__Problem to work on__
Nothing in the data may be altered, so output all of it exactly.

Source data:
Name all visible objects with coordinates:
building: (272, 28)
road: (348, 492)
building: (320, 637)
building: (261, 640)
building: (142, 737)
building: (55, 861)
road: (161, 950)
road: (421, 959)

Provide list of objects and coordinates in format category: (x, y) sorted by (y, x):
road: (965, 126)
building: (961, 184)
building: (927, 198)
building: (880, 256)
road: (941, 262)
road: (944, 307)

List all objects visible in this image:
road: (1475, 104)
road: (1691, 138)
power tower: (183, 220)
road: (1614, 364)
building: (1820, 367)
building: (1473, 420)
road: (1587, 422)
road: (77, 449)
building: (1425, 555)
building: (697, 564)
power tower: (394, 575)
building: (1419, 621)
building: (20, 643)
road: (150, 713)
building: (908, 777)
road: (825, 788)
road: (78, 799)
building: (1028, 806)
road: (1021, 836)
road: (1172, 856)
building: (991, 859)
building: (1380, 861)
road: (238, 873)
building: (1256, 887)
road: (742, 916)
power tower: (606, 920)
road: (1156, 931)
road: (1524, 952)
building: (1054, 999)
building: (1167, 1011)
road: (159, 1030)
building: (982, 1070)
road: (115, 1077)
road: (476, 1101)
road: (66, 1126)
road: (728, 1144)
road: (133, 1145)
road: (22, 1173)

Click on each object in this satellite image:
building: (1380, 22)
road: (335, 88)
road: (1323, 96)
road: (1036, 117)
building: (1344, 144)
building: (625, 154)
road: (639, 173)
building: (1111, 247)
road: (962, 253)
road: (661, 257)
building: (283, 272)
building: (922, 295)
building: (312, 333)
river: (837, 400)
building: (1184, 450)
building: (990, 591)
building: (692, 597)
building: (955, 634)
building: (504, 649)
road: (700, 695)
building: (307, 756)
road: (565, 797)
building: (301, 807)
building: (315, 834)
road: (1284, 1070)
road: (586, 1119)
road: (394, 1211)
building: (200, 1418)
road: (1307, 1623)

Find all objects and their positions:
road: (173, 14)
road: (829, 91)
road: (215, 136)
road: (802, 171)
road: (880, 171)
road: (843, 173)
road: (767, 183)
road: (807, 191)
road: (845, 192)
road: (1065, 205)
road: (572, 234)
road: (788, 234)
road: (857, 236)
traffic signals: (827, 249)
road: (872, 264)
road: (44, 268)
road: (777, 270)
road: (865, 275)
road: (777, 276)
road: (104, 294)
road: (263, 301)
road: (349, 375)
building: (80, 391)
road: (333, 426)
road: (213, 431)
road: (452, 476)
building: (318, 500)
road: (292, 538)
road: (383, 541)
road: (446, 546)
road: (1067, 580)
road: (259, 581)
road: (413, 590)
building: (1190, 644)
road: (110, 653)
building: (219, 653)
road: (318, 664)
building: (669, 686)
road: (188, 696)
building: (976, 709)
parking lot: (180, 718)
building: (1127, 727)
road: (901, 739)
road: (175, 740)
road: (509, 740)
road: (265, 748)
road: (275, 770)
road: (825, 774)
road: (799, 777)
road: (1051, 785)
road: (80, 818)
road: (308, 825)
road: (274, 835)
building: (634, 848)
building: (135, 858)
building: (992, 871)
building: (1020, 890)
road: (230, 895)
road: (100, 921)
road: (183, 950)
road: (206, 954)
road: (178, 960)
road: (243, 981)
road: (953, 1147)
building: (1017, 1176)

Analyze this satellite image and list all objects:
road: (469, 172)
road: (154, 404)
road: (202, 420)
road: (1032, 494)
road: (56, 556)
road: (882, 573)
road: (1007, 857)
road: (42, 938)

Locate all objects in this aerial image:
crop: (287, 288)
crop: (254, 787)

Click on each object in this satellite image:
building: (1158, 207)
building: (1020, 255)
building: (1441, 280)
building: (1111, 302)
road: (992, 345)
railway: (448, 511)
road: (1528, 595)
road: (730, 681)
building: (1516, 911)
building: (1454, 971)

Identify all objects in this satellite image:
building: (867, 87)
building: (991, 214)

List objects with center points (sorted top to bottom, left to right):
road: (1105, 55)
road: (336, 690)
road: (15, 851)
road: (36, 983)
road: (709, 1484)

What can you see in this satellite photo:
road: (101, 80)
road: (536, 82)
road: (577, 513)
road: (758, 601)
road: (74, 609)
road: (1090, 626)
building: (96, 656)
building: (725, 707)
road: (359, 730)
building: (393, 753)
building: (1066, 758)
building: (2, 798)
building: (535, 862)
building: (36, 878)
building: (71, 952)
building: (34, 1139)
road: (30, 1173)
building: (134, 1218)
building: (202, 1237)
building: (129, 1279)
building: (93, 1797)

__Reply to the task__
Name all visible objects with coordinates:
building: (272, 28)
road: (348, 492)
building: (320, 637)
building: (261, 640)
building: (142, 737)
building: (55, 861)
road: (161, 950)
road: (421, 959)

Provide list of objects and coordinates in format category: (x, y) sorted by (y, x):
road: (965, 126)
building: (961, 184)
building: (927, 198)
building: (880, 256)
road: (941, 262)
road: (944, 307)

List all objects visible in this image:
road: (1475, 104)
road: (1691, 138)
power tower: (183, 220)
road: (1614, 364)
building: (1820, 367)
building: (1473, 420)
road: (1587, 422)
road: (77, 449)
building: (1425, 555)
building: (697, 564)
power tower: (394, 575)
building: (1419, 621)
building: (20, 643)
road: (150, 713)
building: (908, 777)
road: (825, 788)
road: (78, 799)
building: (1028, 806)
road: (1021, 836)
road: (1172, 856)
building: (991, 859)
building: (1380, 861)
road: (238, 873)
building: (1256, 887)
road: (742, 916)
power tower: (606, 920)
road: (1156, 931)
road: (1524, 952)
building: (1054, 999)
building: (1167, 1011)
road: (159, 1030)
building: (982, 1070)
road: (115, 1077)
road: (476, 1101)
road: (66, 1126)
road: (728, 1144)
road: (133, 1145)
road: (22, 1173)

Click on each object in this satellite image:
building: (1380, 22)
road: (335, 88)
road: (1323, 96)
road: (1036, 117)
building: (1344, 144)
building: (625, 154)
road: (639, 173)
building: (1111, 247)
road: (962, 253)
road: (661, 257)
building: (283, 272)
building: (922, 295)
building: (312, 333)
river: (837, 400)
building: (1184, 450)
building: (990, 591)
building: (692, 597)
building: (955, 634)
building: (504, 649)
road: (700, 695)
building: (307, 756)
road: (565, 797)
building: (301, 807)
building: (315, 834)
road: (1284, 1070)
road: (586, 1119)
road: (394, 1211)
building: (200, 1418)
road: (1307, 1623)

Find all objects and their positions:
road: (173, 14)
road: (829, 91)
road: (215, 136)
road: (802, 171)
road: (880, 171)
road: (843, 173)
road: (767, 183)
road: (807, 191)
road: (845, 192)
road: (1065, 205)
road: (572, 234)
road: (788, 234)
road: (857, 236)
traffic signals: (827, 249)
road: (872, 264)
road: (44, 268)
road: (777, 270)
road: (865, 275)
road: (777, 276)
road: (104, 294)
road: (263, 301)
road: (349, 375)
building: (80, 391)
road: (333, 426)
road: (213, 431)
road: (452, 476)
building: (318, 500)
road: (292, 538)
road: (383, 541)
road: (446, 546)
road: (1067, 580)
road: (259, 581)
road: (413, 590)
building: (1190, 644)
road: (110, 653)
building: (219, 653)
road: (318, 664)
building: (669, 686)
road: (188, 696)
building: (976, 709)
parking lot: (180, 718)
building: (1127, 727)
road: (901, 739)
road: (175, 740)
road: (509, 740)
road: (265, 748)
road: (275, 770)
road: (825, 774)
road: (799, 777)
road: (1051, 785)
road: (80, 818)
road: (308, 825)
road: (274, 835)
building: (634, 848)
building: (135, 858)
building: (992, 871)
building: (1020, 890)
road: (230, 895)
road: (100, 921)
road: (183, 950)
road: (206, 954)
road: (178, 960)
road: (243, 981)
road: (953, 1147)
building: (1017, 1176)

Analyze this satellite image and list all objects:
road: (469, 172)
road: (154, 404)
road: (202, 420)
road: (1032, 494)
road: (56, 556)
road: (882, 573)
road: (1007, 857)
road: (42, 938)

Locate all objects in this aerial image:
crop: (287, 288)
crop: (254, 787)

Click on each object in this satellite image:
building: (1158, 207)
building: (1020, 255)
building: (1441, 280)
building: (1111, 302)
road: (992, 345)
railway: (448, 511)
road: (1528, 595)
road: (730, 681)
building: (1516, 911)
building: (1454, 971)

Identify all objects in this satellite image:
building: (867, 87)
building: (991, 214)

List objects with center points (sorted top to bottom, left to right):
road: (1105, 55)
road: (336, 690)
road: (15, 851)
road: (36, 983)
road: (709, 1484)

What can you see in this satellite photo:
road: (101, 80)
road: (536, 82)
road: (577, 513)
road: (758, 601)
road: (74, 609)
road: (1090, 626)
building: (96, 656)
building: (725, 707)
road: (359, 730)
building: (393, 753)
building: (1066, 758)
building: (2, 798)
building: (535, 862)
building: (36, 878)
building: (71, 952)
building: (34, 1139)
road: (30, 1173)
building: (134, 1218)
building: (202, 1237)
building: (129, 1279)
building: (93, 1797)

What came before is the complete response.